▶ Task goal: Would you please restate the data exactly as it stands, apart from the pictures?
....
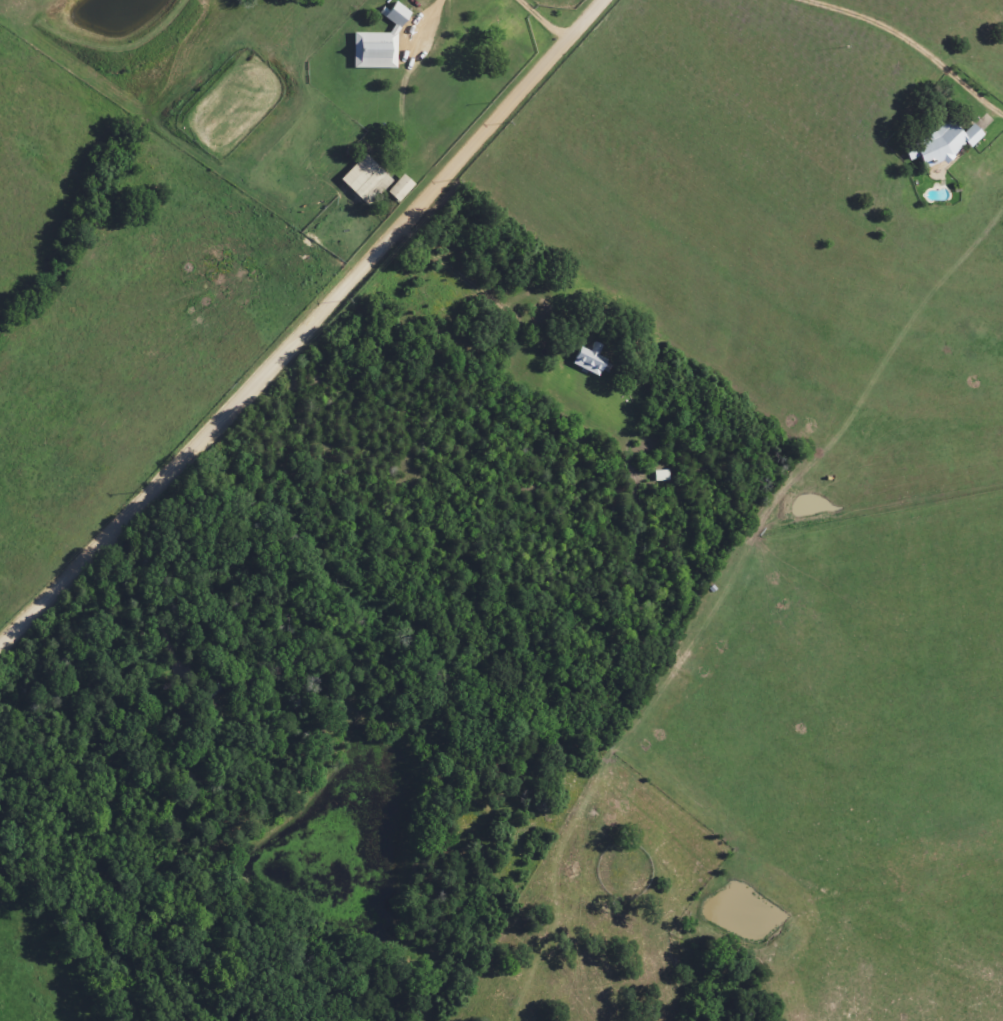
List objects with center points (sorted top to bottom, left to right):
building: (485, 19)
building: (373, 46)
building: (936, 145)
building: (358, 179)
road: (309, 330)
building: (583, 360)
....
▶ Written answer:
List objects with center points (sorted top to bottom, left to right):
building: (485, 19)
building: (373, 46)
building: (936, 145)
building: (358, 179)
road: (309, 330)
building: (583, 360)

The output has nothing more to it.